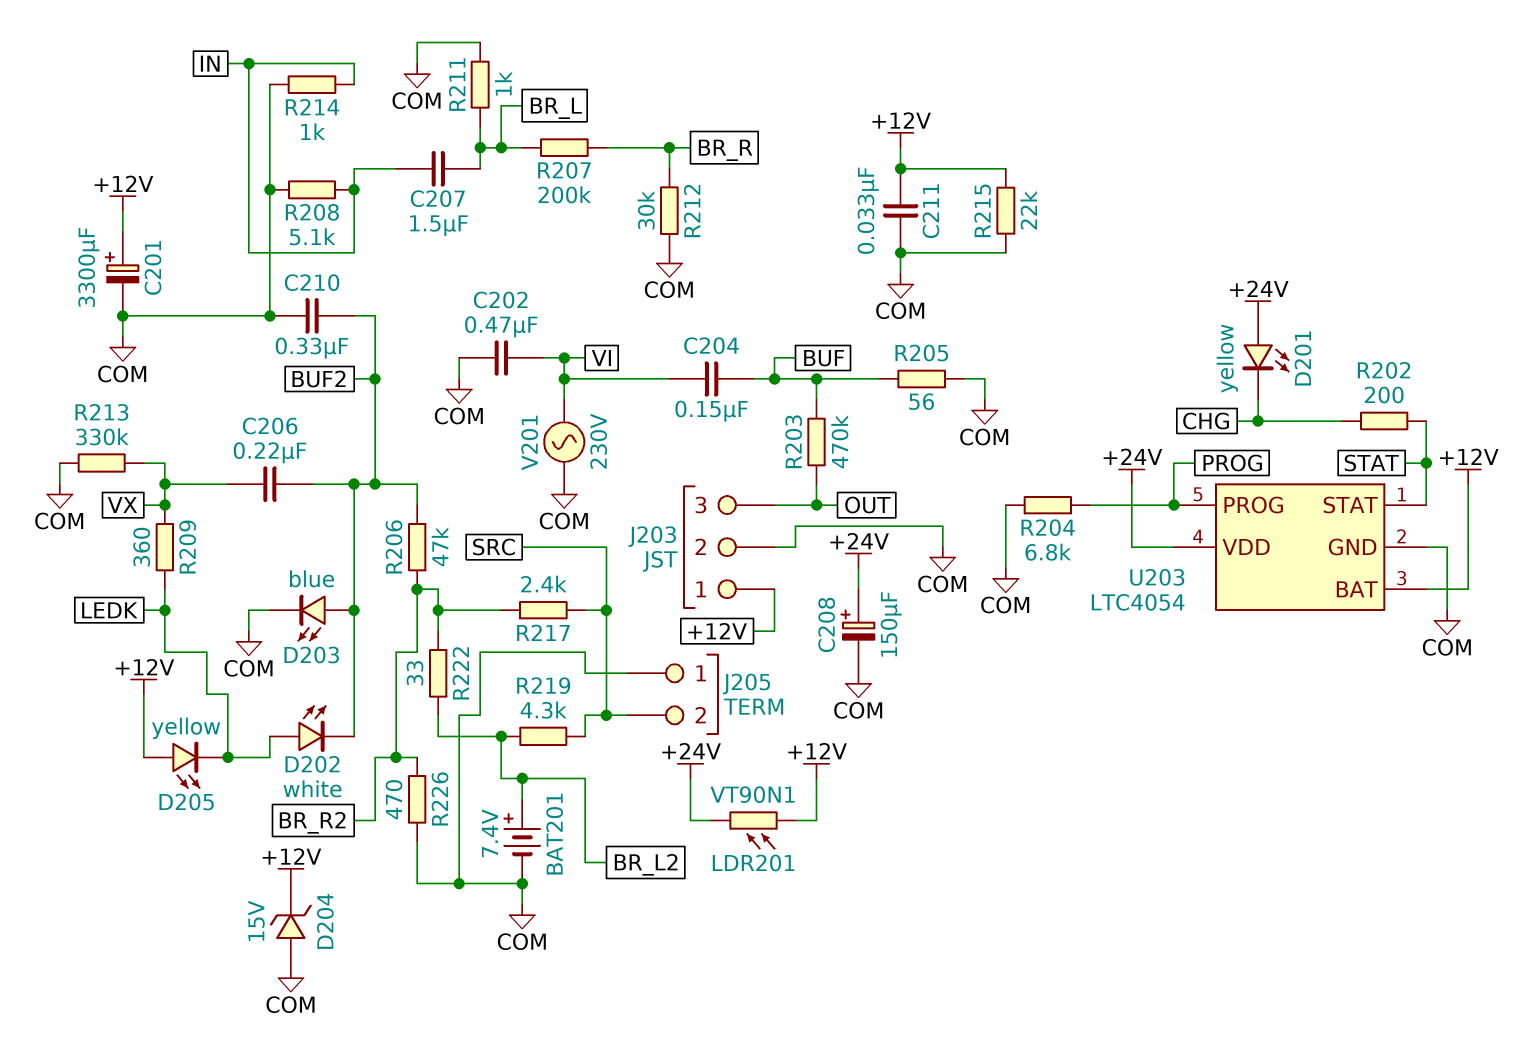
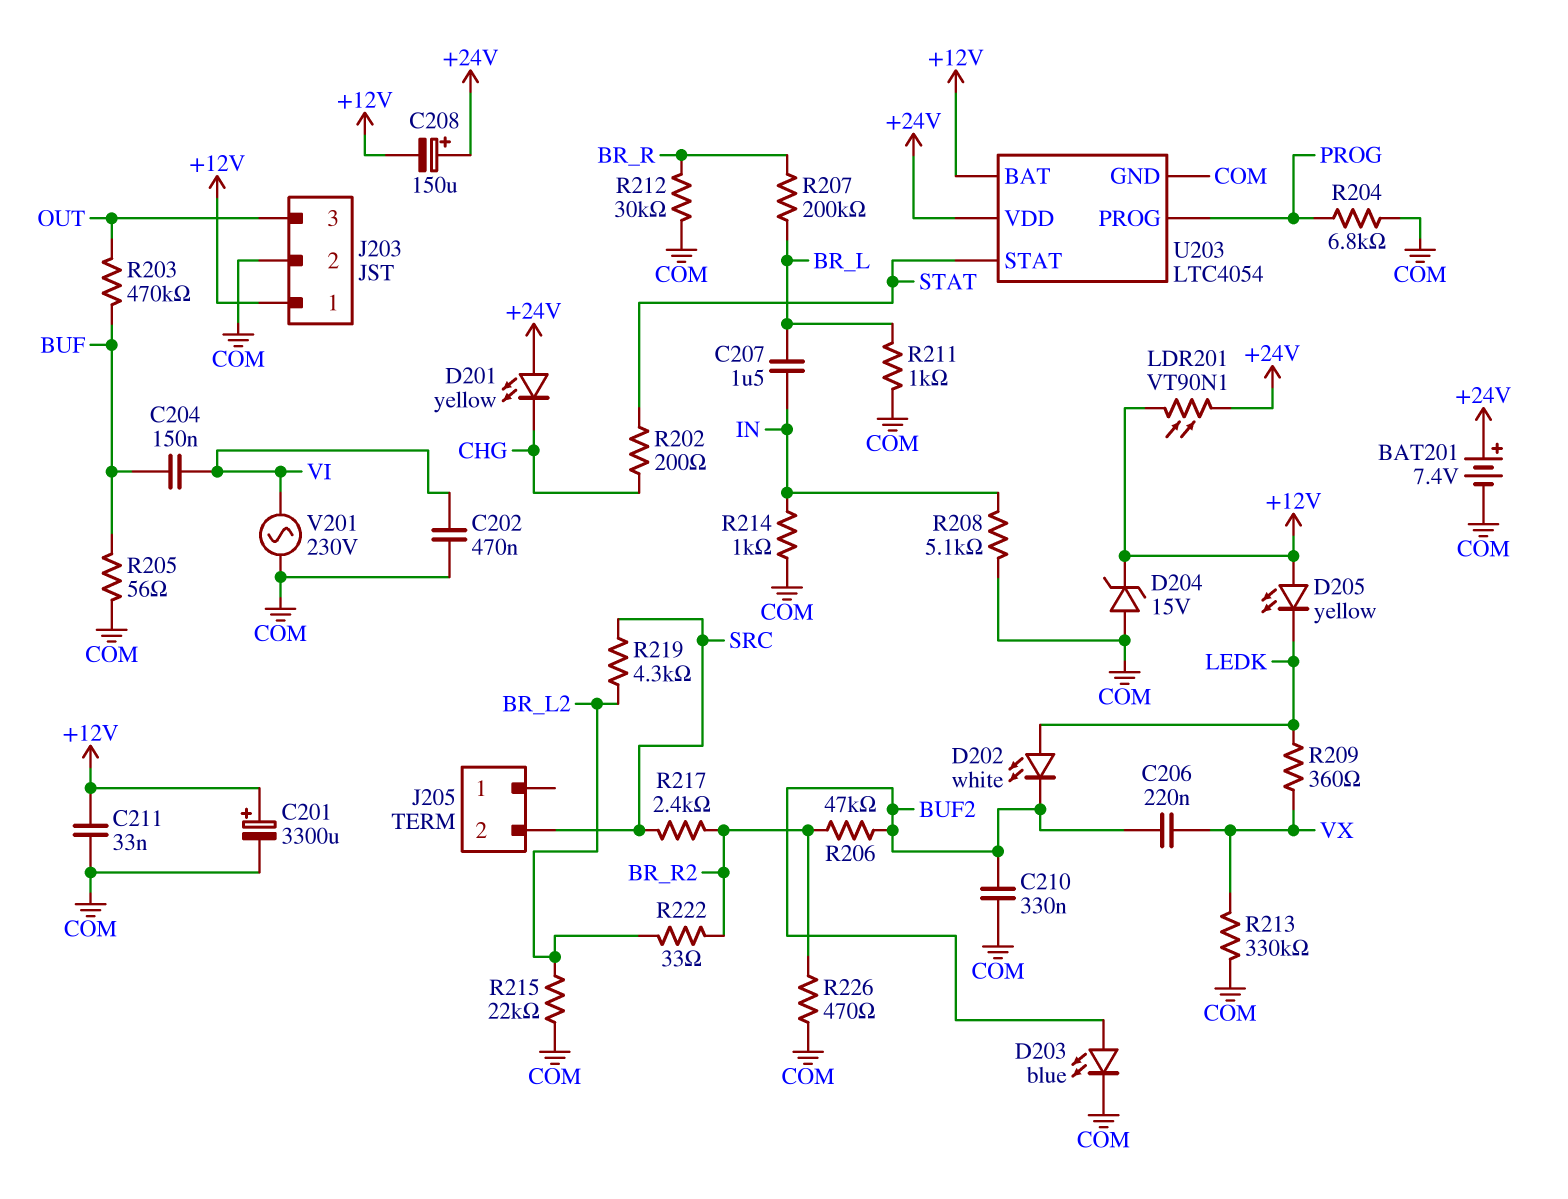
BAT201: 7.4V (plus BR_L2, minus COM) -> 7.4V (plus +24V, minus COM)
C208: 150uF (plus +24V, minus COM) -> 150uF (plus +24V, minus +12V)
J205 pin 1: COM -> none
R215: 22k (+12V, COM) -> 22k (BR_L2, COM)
---
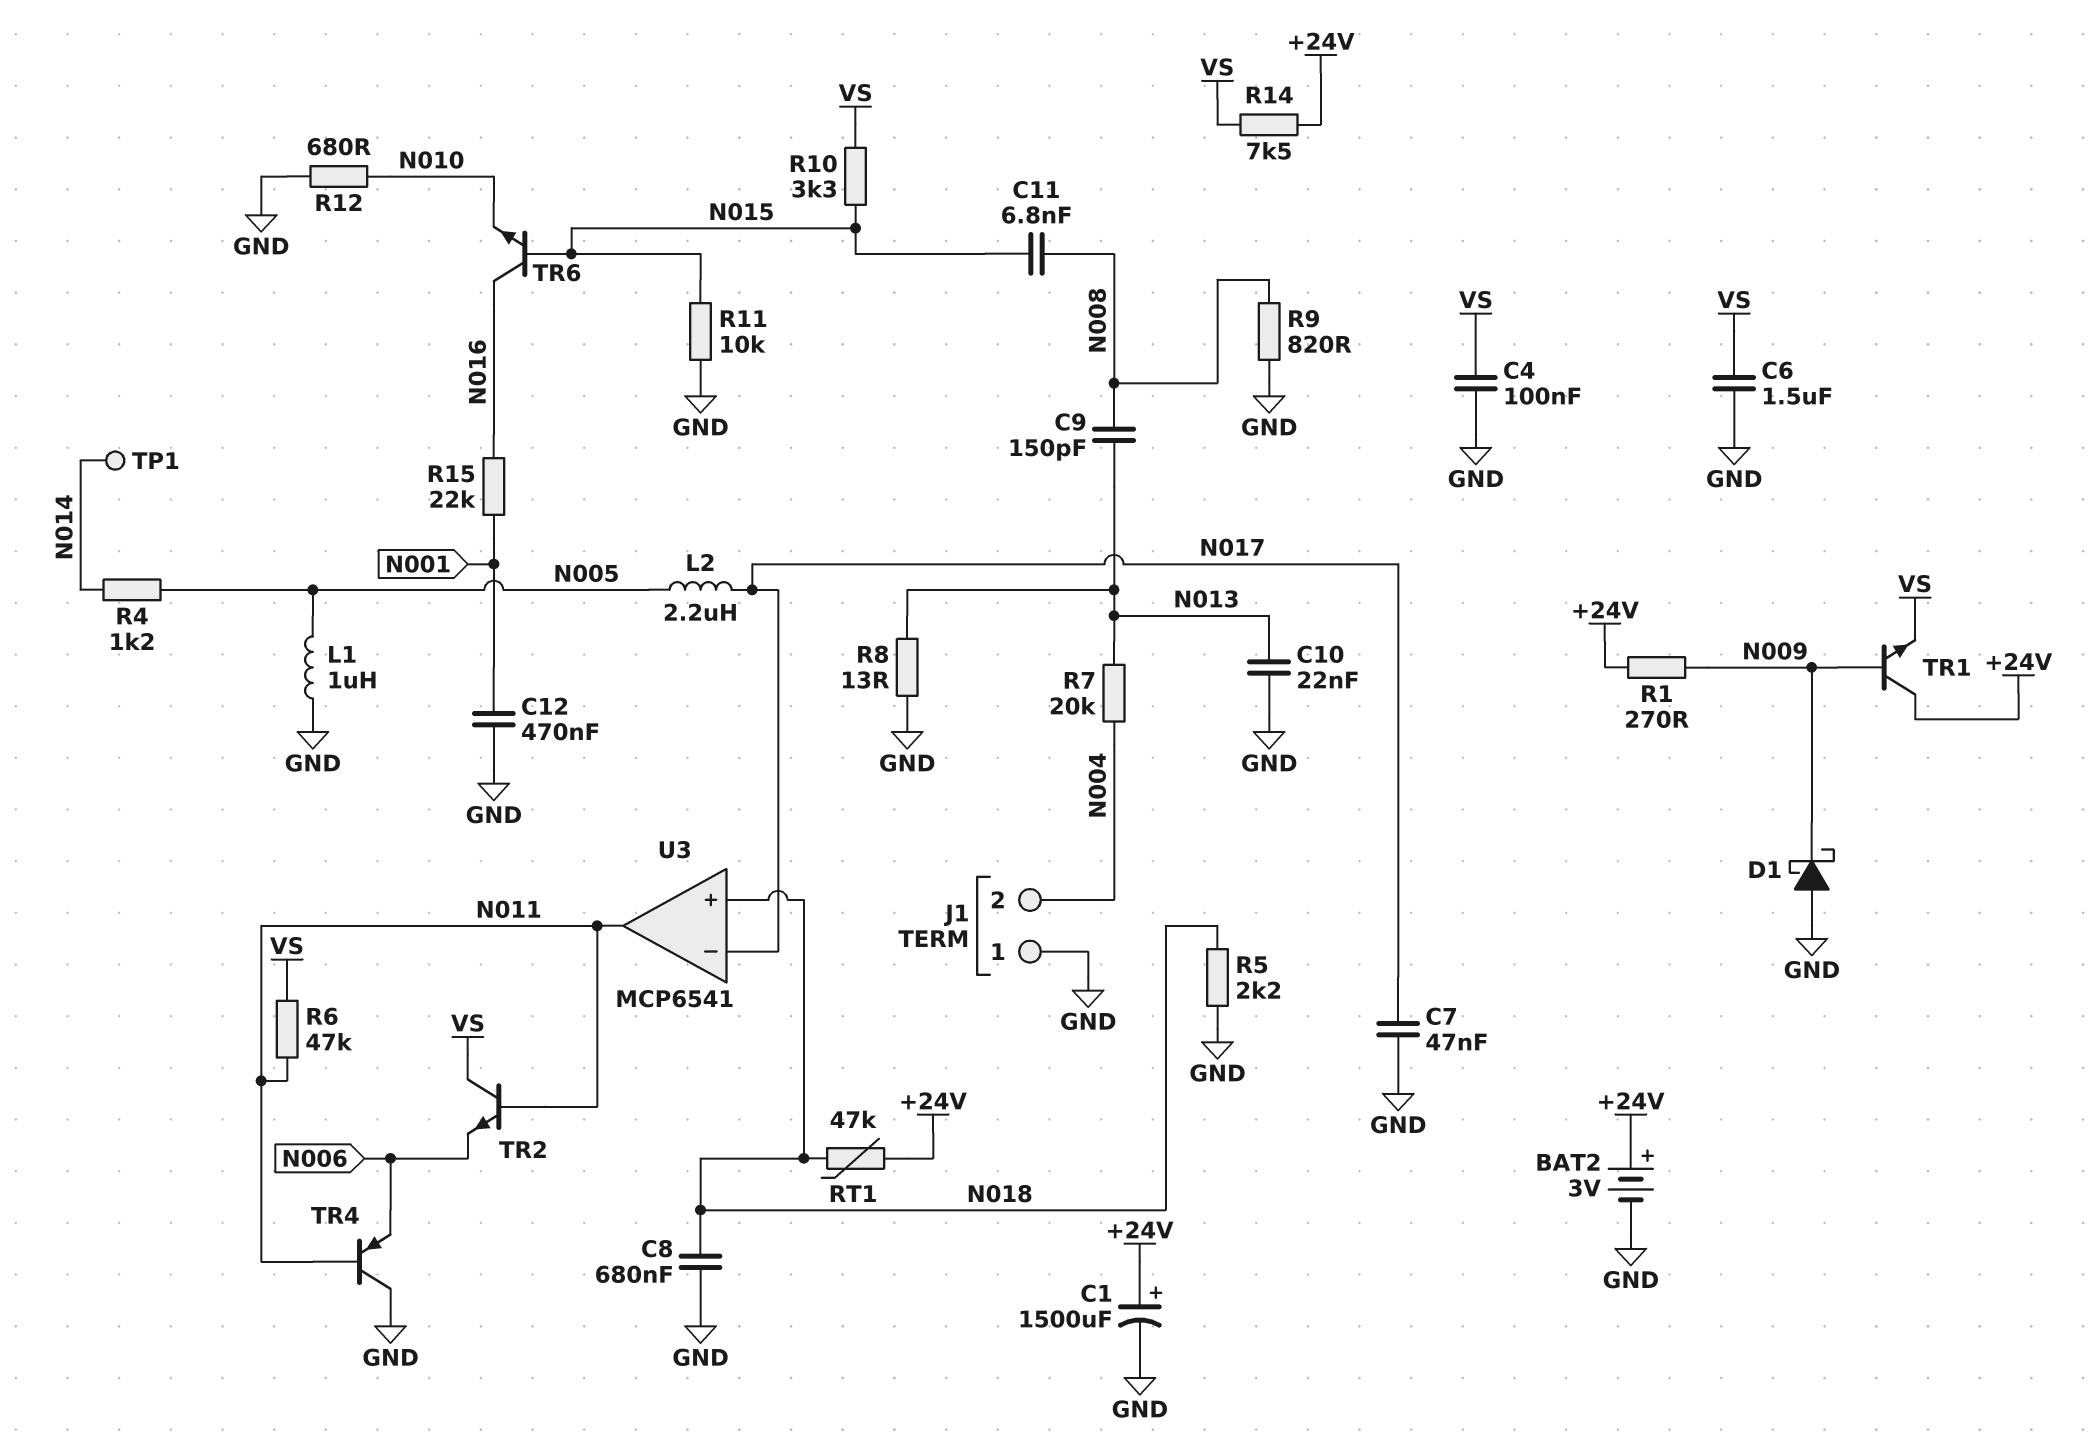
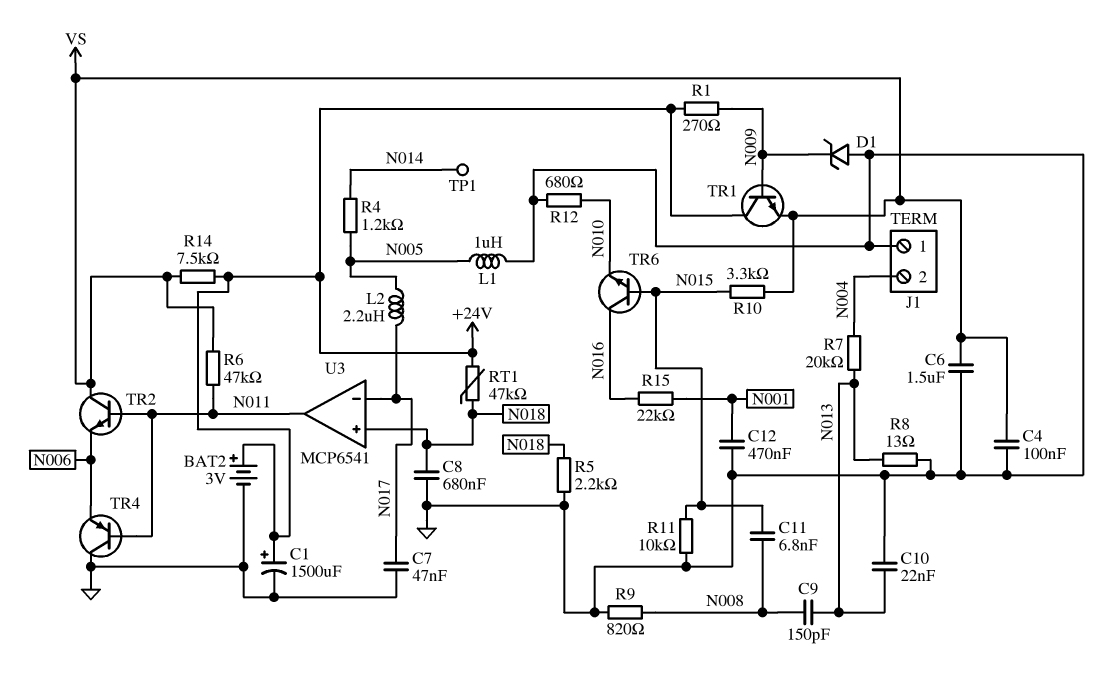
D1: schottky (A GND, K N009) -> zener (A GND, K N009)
==
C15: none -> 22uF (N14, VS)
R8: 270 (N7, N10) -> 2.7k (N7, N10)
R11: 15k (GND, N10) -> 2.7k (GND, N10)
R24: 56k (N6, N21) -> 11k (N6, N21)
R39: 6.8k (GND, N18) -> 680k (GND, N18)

TO DO: A single figure, please: the number of lines in the data that hold the string "none".

FINISHED EXERCISE: 2